===== DATASET

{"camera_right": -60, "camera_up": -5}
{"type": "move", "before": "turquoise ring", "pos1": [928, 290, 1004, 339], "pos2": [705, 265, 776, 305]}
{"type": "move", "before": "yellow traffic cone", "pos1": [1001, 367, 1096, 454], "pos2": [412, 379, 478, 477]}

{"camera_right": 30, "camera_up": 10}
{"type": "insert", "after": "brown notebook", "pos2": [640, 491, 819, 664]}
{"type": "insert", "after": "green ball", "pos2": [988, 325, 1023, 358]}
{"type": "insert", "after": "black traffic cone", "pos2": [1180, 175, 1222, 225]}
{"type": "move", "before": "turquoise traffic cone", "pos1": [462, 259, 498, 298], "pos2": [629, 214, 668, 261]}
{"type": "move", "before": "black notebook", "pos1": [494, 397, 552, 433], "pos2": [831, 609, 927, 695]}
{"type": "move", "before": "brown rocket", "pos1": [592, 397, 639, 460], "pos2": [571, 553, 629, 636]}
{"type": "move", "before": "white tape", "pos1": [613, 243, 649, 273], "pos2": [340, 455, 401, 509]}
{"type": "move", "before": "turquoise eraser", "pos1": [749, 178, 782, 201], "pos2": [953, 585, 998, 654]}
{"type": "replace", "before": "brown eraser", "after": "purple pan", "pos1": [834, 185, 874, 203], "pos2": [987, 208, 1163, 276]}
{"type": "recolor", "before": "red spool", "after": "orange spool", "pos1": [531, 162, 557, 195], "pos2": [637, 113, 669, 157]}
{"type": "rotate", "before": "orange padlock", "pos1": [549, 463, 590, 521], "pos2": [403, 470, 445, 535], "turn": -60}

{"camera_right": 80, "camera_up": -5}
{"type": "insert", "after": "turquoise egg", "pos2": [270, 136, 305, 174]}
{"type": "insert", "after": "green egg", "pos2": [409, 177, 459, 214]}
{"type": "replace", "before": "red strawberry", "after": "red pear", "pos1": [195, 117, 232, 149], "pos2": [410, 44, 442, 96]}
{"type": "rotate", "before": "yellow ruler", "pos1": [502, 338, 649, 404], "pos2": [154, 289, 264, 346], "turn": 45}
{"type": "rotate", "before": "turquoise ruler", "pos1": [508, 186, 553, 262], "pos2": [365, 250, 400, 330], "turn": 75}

==========

[ABOUT THIS EXERCISE]:
Output every line of the data again, exactly.

[TASK RESPONSE]:
{"camera_right": -60, "camera_up": -5}
{"type": "move", "before": "turquoise ring", "pos1": [928, 290, 1004, 339], "pos2": [705, 265, 776, 305]}
{"type": "move", "before": "yellow traffic cone", "pos1": [1001, 367, 1096, 454], "pos2": [412, 379, 478, 477]}

{"camera_right": 30, "camera_up": 10}
{"type": "insert", "after": "brown notebook", "pos2": [640, 491, 819, 664]}
{"type": "insert", "after": "green ball", "pos2": [988, 325, 1023, 358]}
{"type": "insert", "after": "black traffic cone", "pos2": [1180, 175, 1222, 225]}
{"type": "move", "before": "turquoise traffic cone", "pos1": [462, 259, 498, 298], "pos2": [629, 214, 668, 261]}
{"type": "move", "before": "black notebook", "pos1": [494, 397, 552, 433], "pos2": [831, 609, 927, 695]}
{"type": "move", "before": "brown rocket", "pos1": [592, 397, 639, 460], "pos2": [571, 553, 629, 636]}
{"type": "move", "before": "white tape", "pos1": [613, 243, 649, 273], "pos2": [340, 455, 401, 509]}
{"type": "move", "before": "turquoise eraser", "pos1": [749, 178, 782, 201], "pos2": [953, 585, 998, 654]}
{"type": "replace", "before": "brown eraser", "after": "purple pan", "pos1": [834, 185, 874, 203], "pos2": [987, 208, 1163, 276]}
{"type": "recolor", "before": "red spool", "after": "orange spool", "pos1": [531, 162, 557, 195], "pos2": [637, 113, 669, 157]}
{"type": "rotate", "before": "orange padlock", "pos1": [549, 463, 590, 521], "pos2": [403, 470, 445, 535], "turn": -60}

{"camera_right": 80, "camera_up": -5}
{"type": "insert", "after": "turquoise egg", "pos2": [270, 136, 305, 174]}
{"type": "insert", "after": "green egg", "pos2": [409, 177, 459, 214]}
{"type": "replace", "before": "red strawberry", "after": "red pear", "pos1": [195, 117, 232, 149], "pos2": [410, 44, 442, 96]}
{"type": "rotate", "before": "yellow ruler", "pos1": [502, 338, 649, 404], "pos2": [154, 289, 264, 346], "turn": 45}
{"type": "rotate", "before": "turquoise ruler", "pos1": [508, 186, 553, 262], "pos2": [365, 250, 400, 330], "turn": 75}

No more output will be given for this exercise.